• _TRY IT_
The lines wanted are those in the data below that include "counterclockwise".

• _SUPPLIED RECORDS_
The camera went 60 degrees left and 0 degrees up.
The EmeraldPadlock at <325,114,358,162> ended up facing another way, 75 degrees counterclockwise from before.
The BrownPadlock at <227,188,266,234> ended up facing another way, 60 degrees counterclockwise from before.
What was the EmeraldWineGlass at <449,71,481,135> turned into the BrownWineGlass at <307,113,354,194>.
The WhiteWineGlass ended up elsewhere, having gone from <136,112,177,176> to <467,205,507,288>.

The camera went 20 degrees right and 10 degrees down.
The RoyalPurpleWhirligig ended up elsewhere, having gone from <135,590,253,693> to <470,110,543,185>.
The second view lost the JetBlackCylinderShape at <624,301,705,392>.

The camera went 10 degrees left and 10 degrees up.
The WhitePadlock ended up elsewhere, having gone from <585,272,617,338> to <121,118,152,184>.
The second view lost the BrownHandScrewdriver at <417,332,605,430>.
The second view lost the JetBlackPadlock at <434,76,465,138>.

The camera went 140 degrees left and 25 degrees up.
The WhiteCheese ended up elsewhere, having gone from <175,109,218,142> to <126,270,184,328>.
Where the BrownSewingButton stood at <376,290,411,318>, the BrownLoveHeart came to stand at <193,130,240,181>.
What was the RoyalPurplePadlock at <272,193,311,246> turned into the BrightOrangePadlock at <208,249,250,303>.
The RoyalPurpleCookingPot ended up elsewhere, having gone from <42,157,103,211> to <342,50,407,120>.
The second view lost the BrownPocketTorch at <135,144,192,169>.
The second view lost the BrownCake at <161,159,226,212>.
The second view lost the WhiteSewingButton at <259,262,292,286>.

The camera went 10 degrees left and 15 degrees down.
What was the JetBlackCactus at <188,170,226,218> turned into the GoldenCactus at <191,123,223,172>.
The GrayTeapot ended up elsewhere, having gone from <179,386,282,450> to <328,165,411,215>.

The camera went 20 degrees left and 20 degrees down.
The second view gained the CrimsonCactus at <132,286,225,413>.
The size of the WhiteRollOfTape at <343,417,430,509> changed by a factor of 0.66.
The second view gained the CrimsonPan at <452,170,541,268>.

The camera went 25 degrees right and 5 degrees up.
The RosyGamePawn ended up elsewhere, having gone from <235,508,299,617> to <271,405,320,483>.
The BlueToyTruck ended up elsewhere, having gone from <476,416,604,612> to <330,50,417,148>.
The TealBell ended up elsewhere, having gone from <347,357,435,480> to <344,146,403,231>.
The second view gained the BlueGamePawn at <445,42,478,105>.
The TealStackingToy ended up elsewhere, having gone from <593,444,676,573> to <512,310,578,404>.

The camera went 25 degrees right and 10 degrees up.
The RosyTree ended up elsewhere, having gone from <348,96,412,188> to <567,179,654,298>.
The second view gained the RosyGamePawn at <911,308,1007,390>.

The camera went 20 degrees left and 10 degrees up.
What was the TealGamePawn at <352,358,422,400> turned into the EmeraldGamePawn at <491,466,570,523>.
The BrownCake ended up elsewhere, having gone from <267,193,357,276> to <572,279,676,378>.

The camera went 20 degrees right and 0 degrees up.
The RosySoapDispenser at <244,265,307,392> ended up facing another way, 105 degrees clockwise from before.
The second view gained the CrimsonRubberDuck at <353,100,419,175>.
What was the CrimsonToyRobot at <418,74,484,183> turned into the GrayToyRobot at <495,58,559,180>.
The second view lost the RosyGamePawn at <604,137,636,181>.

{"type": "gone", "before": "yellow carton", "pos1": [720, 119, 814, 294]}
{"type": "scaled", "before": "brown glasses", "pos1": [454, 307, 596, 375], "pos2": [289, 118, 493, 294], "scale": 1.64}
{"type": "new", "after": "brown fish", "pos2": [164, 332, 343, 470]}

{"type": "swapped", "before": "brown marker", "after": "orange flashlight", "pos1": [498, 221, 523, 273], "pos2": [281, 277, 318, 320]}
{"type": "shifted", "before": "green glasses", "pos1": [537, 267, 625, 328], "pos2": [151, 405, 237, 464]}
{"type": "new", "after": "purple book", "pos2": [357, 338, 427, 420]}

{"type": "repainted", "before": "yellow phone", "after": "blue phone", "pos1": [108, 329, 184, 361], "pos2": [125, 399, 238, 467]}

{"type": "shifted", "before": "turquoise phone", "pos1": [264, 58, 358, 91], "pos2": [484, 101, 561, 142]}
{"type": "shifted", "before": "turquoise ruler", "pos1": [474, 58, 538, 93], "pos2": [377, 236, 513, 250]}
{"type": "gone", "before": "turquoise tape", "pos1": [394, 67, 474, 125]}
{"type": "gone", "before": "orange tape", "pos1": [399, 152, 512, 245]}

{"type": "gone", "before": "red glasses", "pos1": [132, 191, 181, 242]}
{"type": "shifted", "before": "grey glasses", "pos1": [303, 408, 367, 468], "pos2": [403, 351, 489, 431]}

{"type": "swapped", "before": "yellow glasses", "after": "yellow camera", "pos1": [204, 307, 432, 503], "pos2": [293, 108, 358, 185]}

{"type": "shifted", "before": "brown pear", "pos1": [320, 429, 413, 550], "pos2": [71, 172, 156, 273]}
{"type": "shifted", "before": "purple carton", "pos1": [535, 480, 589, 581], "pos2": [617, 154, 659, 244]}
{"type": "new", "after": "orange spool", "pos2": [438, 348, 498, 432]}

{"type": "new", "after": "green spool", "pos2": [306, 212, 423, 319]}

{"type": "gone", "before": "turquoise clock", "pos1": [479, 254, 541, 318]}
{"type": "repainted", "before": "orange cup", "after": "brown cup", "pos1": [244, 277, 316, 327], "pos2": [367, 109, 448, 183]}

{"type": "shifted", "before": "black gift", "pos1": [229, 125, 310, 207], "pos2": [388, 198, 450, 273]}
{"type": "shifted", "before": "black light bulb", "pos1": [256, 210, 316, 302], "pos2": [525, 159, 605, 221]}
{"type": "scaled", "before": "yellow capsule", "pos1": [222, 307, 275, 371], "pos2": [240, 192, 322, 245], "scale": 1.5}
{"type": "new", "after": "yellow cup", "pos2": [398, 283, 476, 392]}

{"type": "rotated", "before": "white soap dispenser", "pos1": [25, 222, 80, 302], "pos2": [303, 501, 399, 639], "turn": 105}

• _EXPECTED ANSWER_
The EmeraldPadlock at <325,114,358,162> ended up facing another way, 75 degrees counterclockwise from before.
The BrownPadlock at <227,188,266,234> ended up facing another way, 60 degrees counterclockwise from before.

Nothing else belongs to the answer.